> **COLLECTED MATERIAL**
##########
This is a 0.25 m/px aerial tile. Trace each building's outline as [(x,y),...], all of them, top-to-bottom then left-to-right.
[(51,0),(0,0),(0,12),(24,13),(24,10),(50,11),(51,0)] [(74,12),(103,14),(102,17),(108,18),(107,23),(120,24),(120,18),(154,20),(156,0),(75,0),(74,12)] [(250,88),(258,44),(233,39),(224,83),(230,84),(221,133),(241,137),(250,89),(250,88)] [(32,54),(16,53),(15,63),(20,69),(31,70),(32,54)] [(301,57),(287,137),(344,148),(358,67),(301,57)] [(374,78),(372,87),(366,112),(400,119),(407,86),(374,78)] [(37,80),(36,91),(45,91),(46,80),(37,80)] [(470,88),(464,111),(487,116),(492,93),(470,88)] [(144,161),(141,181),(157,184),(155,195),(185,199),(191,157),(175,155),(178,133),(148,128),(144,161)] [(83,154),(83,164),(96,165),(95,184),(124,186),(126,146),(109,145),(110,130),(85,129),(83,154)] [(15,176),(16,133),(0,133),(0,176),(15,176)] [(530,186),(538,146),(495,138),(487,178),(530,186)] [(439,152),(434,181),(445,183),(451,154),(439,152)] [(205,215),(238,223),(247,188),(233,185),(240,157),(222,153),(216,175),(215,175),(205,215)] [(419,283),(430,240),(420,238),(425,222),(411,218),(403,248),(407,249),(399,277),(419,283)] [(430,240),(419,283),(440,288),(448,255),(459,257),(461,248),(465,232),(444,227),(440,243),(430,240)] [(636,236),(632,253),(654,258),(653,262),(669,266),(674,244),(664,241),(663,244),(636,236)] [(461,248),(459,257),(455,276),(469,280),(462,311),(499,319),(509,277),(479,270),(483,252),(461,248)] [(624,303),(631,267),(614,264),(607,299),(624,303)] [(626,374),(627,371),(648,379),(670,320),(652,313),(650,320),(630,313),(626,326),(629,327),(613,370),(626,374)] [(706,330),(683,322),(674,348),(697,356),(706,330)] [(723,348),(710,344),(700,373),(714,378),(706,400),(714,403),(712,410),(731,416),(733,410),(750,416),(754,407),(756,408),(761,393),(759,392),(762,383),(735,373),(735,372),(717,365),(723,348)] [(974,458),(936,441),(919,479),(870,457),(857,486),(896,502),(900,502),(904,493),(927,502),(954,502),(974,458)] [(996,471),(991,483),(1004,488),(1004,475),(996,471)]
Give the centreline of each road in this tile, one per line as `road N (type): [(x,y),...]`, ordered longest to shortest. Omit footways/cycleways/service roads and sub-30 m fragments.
##########
> **WHAT IS EXPECTED**
In full and without alteration, transcribe the listing above.

> **RESPONSE BOX**
This is a 0.25 m/px aerial tile. Trace each building's outline as [(x,y),...], all of them, top-to-bottom then left-to-right.
[(51,0),(0,0),(0,12),(24,13),(24,10),(50,11),(51,0)] [(74,12),(103,14),(102,17),(108,18),(107,23),(120,24),(120,18),(154,20),(156,0),(75,0),(74,12)] [(250,88),(258,44),(233,39),(224,83),(230,84),(221,133),(241,137),(250,89),(250,88)] [(32,54),(16,53),(15,63),(20,69),(31,70),(32,54)] [(301,57),(287,137),(344,148),(358,67),(301,57)] [(374,78),(372,87),(366,112),(400,119),(407,86),(374,78)] [(37,80),(36,91),(45,91),(46,80),(37,80)] [(470,88),(464,111),(487,116),(492,93),(470,88)] [(144,161),(141,181),(157,184),(155,195),(185,199),(191,157),(175,155),(178,133),(148,128),(144,161)] [(83,154),(83,164),(96,165),(95,184),(124,186),(126,146),(109,145),(110,130),(85,129),(83,154)] [(15,176),(16,133),(0,133),(0,176),(15,176)] [(530,186),(538,146),(495,138),(487,178),(530,186)] [(439,152),(434,181),(445,183),(451,154),(439,152)] [(205,215),(238,223),(247,188),(233,185),(240,157),(222,153),(216,175),(215,175),(205,215)] [(419,283),(430,240),(420,238),(425,222),(411,218),(403,248),(407,249),(399,277),(419,283)] [(430,240),(419,283),(440,288),(448,255),(459,257),(461,248),(465,232),(444,227),(440,243),(430,240)] [(636,236),(632,253),(654,258),(653,262),(669,266),(674,244),(664,241),(663,244),(636,236)] [(461,248),(459,257),(455,276),(469,280),(462,311),(499,319),(509,277),(479,270),(483,252),(461,248)] [(624,303),(631,267),(614,264),(607,299),(624,303)] [(626,374),(627,371),(648,379),(670,320),(652,313),(650,320),(630,313),(626,326),(629,327),(613,370),(626,374)] [(706,330),(683,322),(674,348),(697,356),(706,330)] [(723,348),(710,344),(700,373),(714,378),(706,400),(714,403),(712,410),(731,416),(733,410),(750,416),(754,407),(756,408),(761,393),(759,392),(762,383),(735,373),(735,372),(717,365),(723,348)] [(974,458),(936,441),(919,479),(870,457),(857,486),(896,502),(900,502),(904,493),(927,502),(954,502),(974,458)] [(996,471),(991,483),(1004,488),(1004,475),(996,471)]
Give the centreline of each road in this tile, one per line as `road N (type): [(x,y),...]`, ordered longest to shortest. Omit footways/cycleways/service roads and sub-30 m fragments.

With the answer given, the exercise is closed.